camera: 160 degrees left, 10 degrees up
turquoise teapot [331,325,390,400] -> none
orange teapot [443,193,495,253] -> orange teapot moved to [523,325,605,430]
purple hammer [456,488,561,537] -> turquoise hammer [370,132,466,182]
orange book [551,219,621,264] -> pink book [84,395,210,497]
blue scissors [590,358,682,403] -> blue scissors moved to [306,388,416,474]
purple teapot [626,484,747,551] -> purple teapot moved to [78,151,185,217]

· · ·

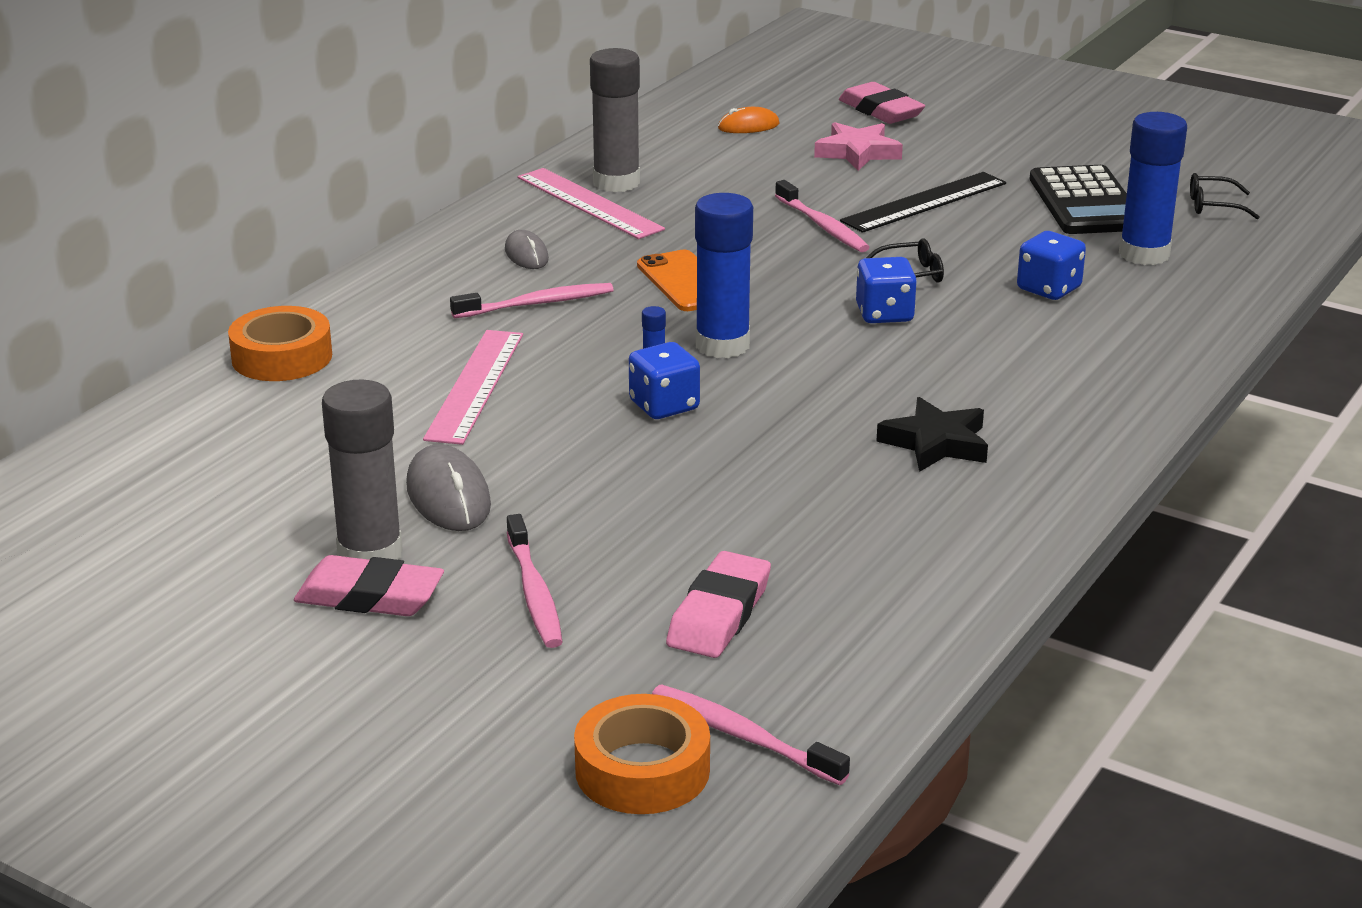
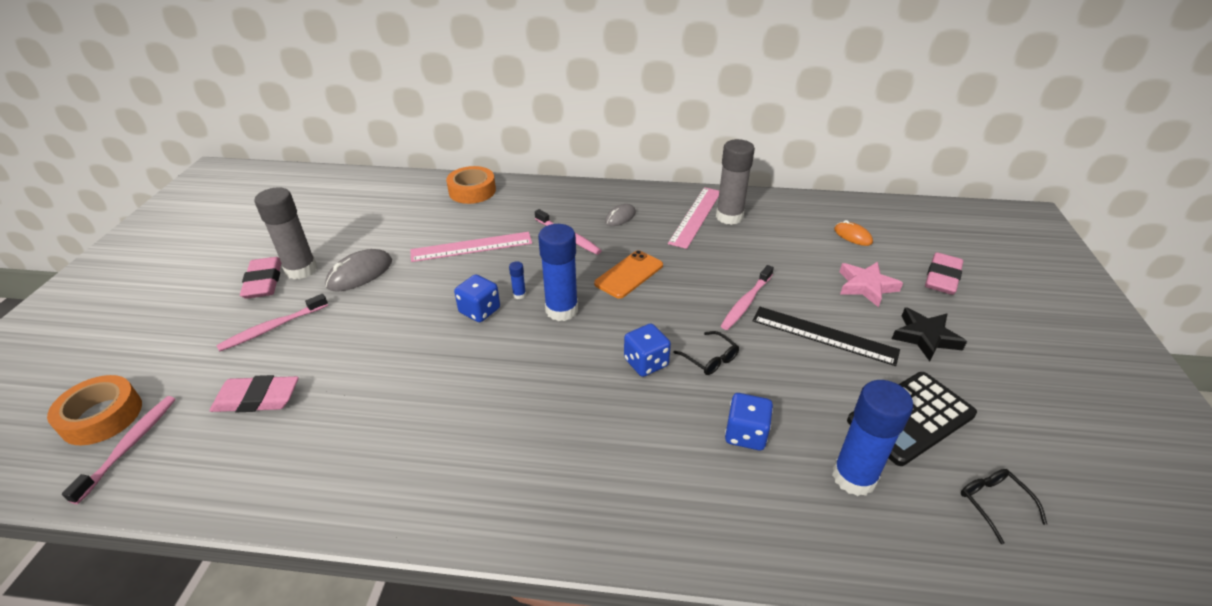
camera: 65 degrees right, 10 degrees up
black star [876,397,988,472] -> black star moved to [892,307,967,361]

· · ·

Required action: Could you transcribe the entries above word for word, from the line with "camera: 160 degrees left, 10 degrees up" down to the line with "purple teapot [626,484,747,551]", keeping both?

Task answer:
camera: 160 degrees left, 10 degrees up
turquoise teapot [331,325,390,400] -> none
orange teapot [443,193,495,253] -> orange teapot moved to [523,325,605,430]
purple hammer [456,488,561,537] -> turquoise hammer [370,132,466,182]
orange book [551,219,621,264] -> pink book [84,395,210,497]
blue scissors [590,358,682,403] -> blue scissors moved to [306,388,416,474]
purple teapot [626,484,747,551] -> purple teapot moved to [78,151,185,217]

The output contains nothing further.